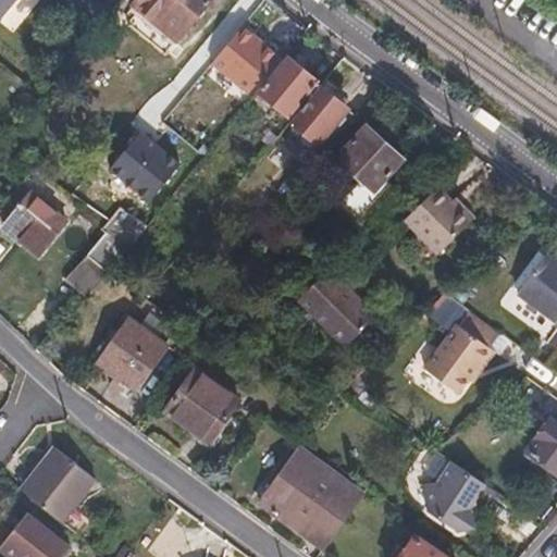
[(0,0),(0,25),(20,0),(0,0)]
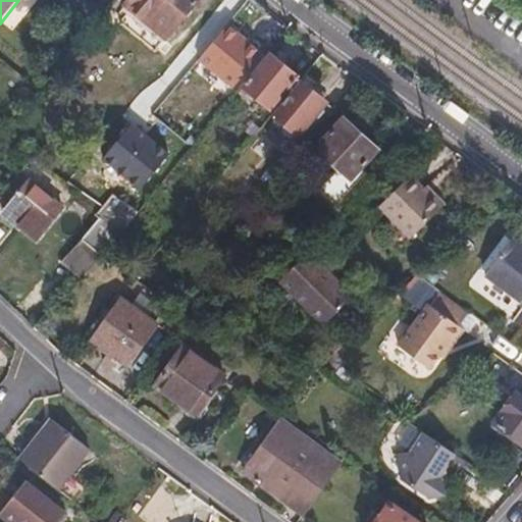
[(117,0),(129,10),(118,22),(153,51),(196,0),(117,0)]
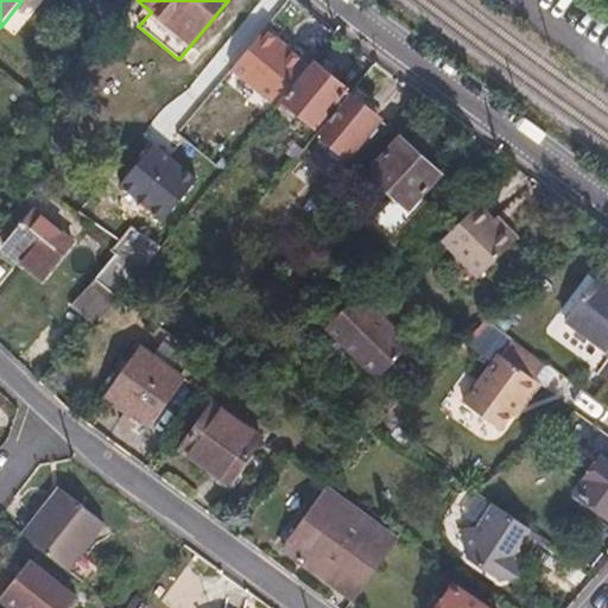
[(297,37),(248,0),(238,0),(207,38),(261,81),(297,37)]
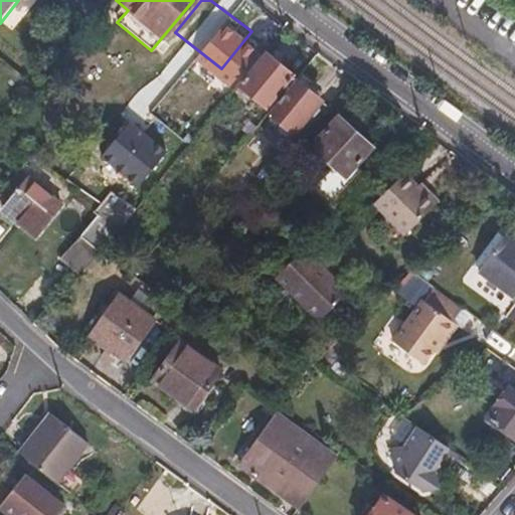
[(236,86),(268,112),(294,79),(263,53),(236,86)]
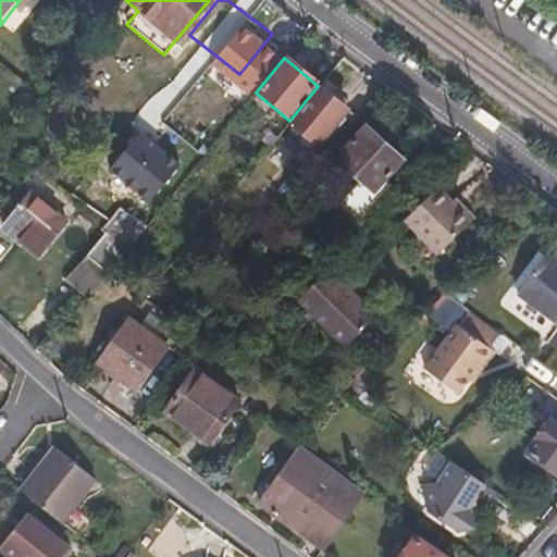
[(289,196),(327,150),(354,120),(356,118),(318,86),(289,121),(316,143),(279,186),(289,196)]
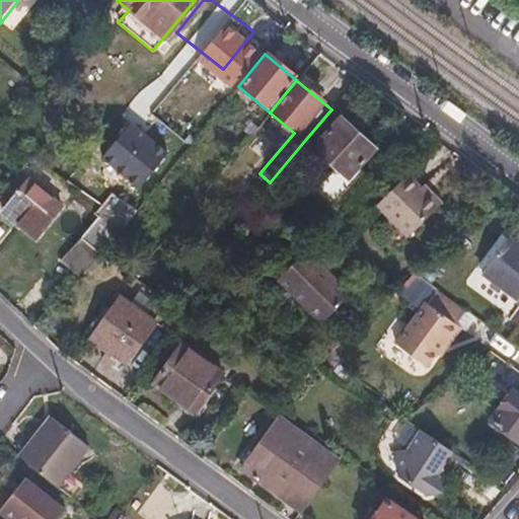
[(173,141),(123,100),(89,140),(142,181),(173,141)]
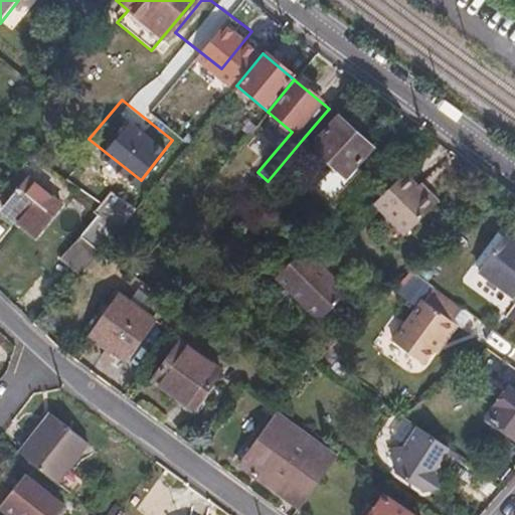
[(296,181),(335,216),(369,182),(352,166),(369,148),(327,111),(303,139),(320,154),(296,181)]
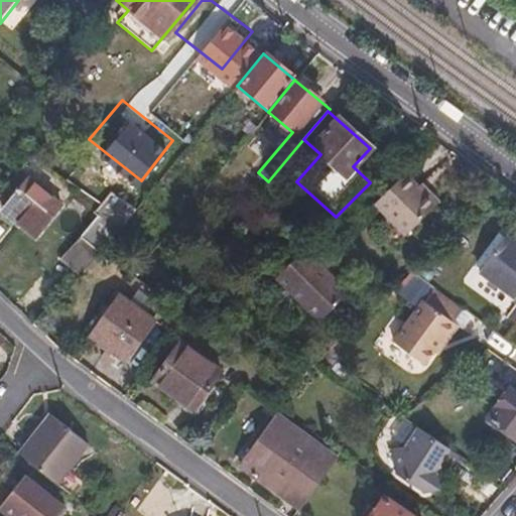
[(26,180),(17,172),(4,186),(15,196),(2,212),(34,236),(58,207),(27,179),(26,180)]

== == ==

» **WHAT YOU HAVE TO DO**
Could you copy the lines above exactly and skip the images?

» **RESULT OF THE EXERCISE**
[(0,0),(0,25),(20,0),(0,0)]
[(117,0),(129,10),(118,22),(153,51),(196,0),(117,0)]
[(297,37),(248,0),(238,0),(207,38),(261,81),(297,37)]
[(236,86),(268,112),(294,79),(263,53),(236,86)]
[(289,196),(327,150),(354,120),(356,118),(318,86),(289,121),(316,143),(279,186),(289,196)]
[(173,141),(123,100),(89,140),(142,181),(173,141)]
[(296,181),(335,216),(369,182),(352,166),(369,148),(327,111),(303,139),(320,154),(296,181)]
[(26,180),(17,172),(4,186),(15,196),(2,212),(34,236),(58,207),(27,179),(26,180)]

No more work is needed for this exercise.